Although the data below contains pictures, please reproduce only its words, exactly.
★ ★ ★ ★ ★
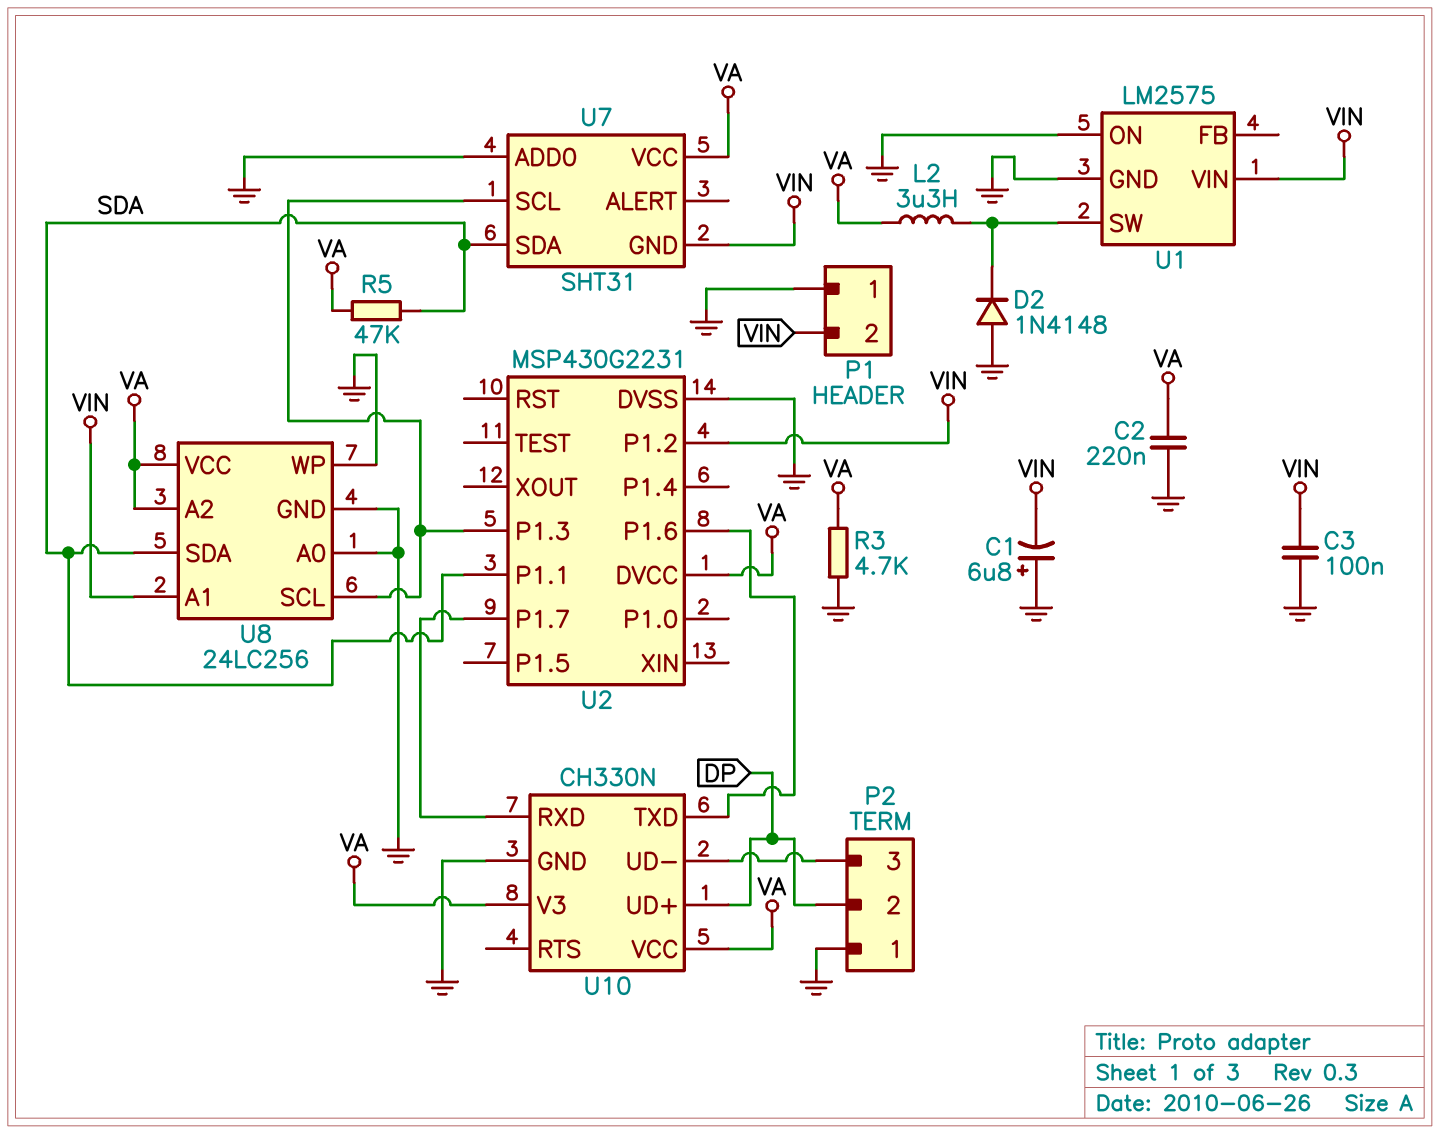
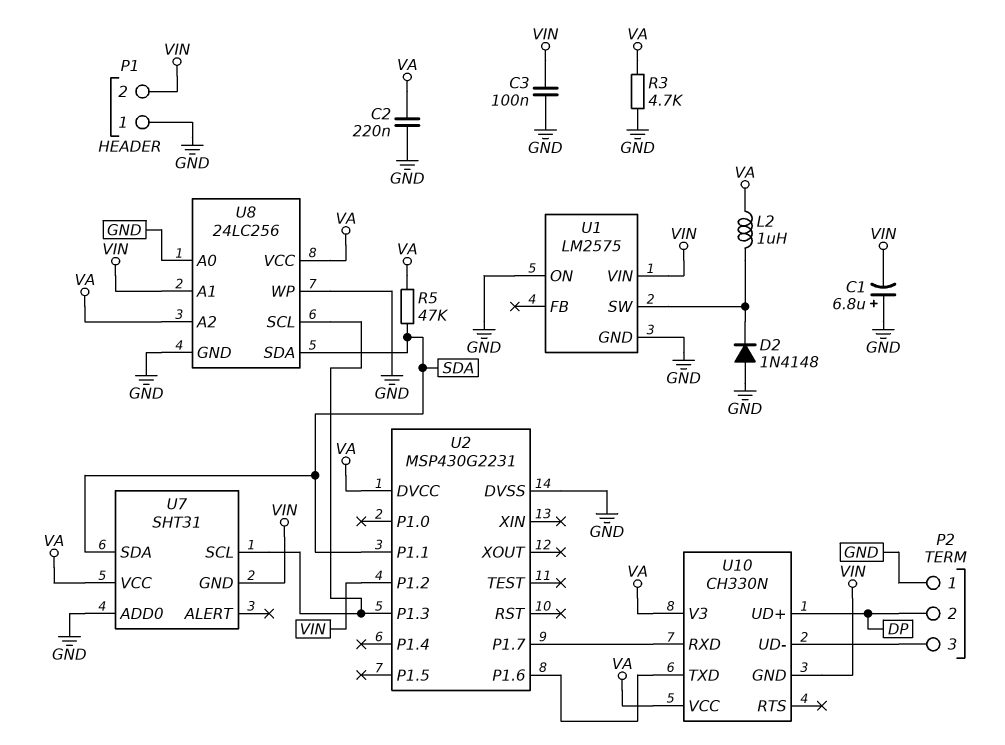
L2: 3.3uH (U1/SW, VA) -> 1uH (U1/SW, VA)
U10 pin GND: GND -> VIN

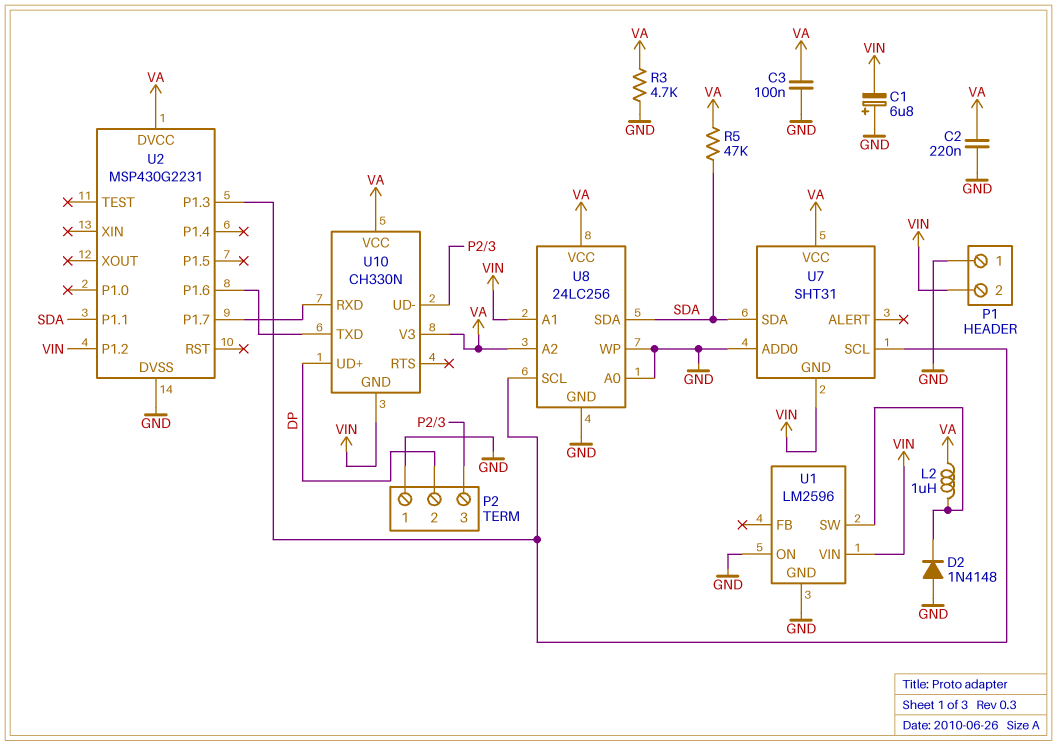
C3: 100nF (GND, VIN) -> 100nF (GND, VA)
U1: LM2575 -> LM2596

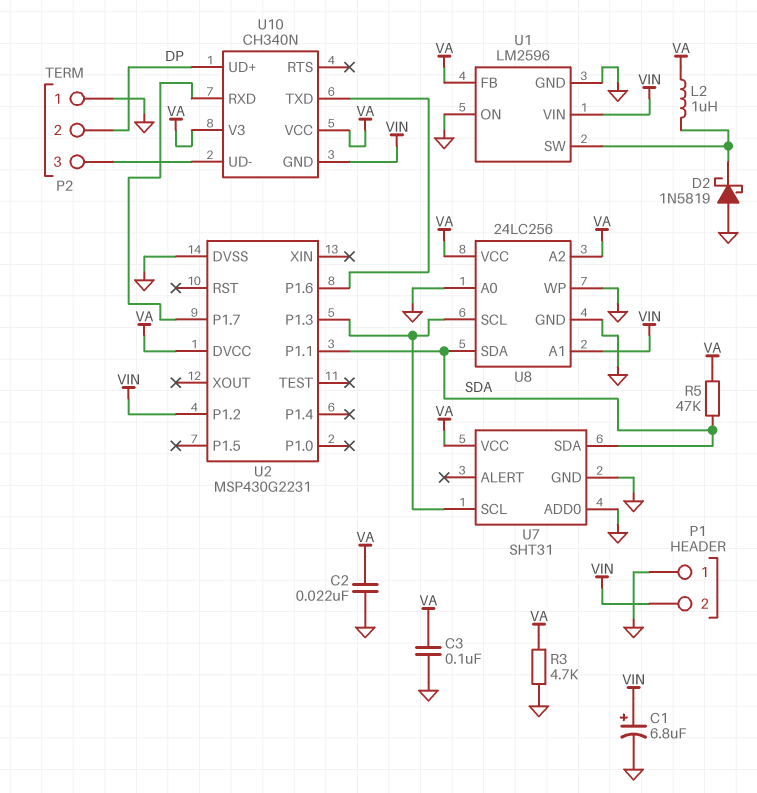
C1: 6.8uF (plus GND, minus VIN) -> 6.8uF (plus VIN, minus GND)
C2: 220nF (GND, VA) -> 22nF (GND, VA)
D2: diode 1N4148 (A GND, K U1/SW) -> schottky 1N5819 (A GND, K U1/SW)
U1 pin FB: none -> VA
U7 pin GND: VIN -> GND
U10: CH330N -> CH340N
★ ★ ★ ★ ★
Solution:
L2: 3.3uH (U1/SW, VA) -> 1uH (U1/SW, VA)
U10 pin GND: GND -> VIN

C3: 100nF (GND, VIN) -> 100nF (GND, VA)
U1: LM2575 -> LM2596

C1: 6.8uF (plus GND, minus VIN) -> 6.8uF (plus VIN, minus GND)
C2: 220nF (GND, VA) -> 22nF (GND, VA)
D2: diode 1N4148 (A GND, K U1/SW) -> schottky 1N5819 (A GND, K U1/SW)
U1 pin FB: none -> VA
U7 pin GND: VIN -> GND
U10: CH330N -> CH340N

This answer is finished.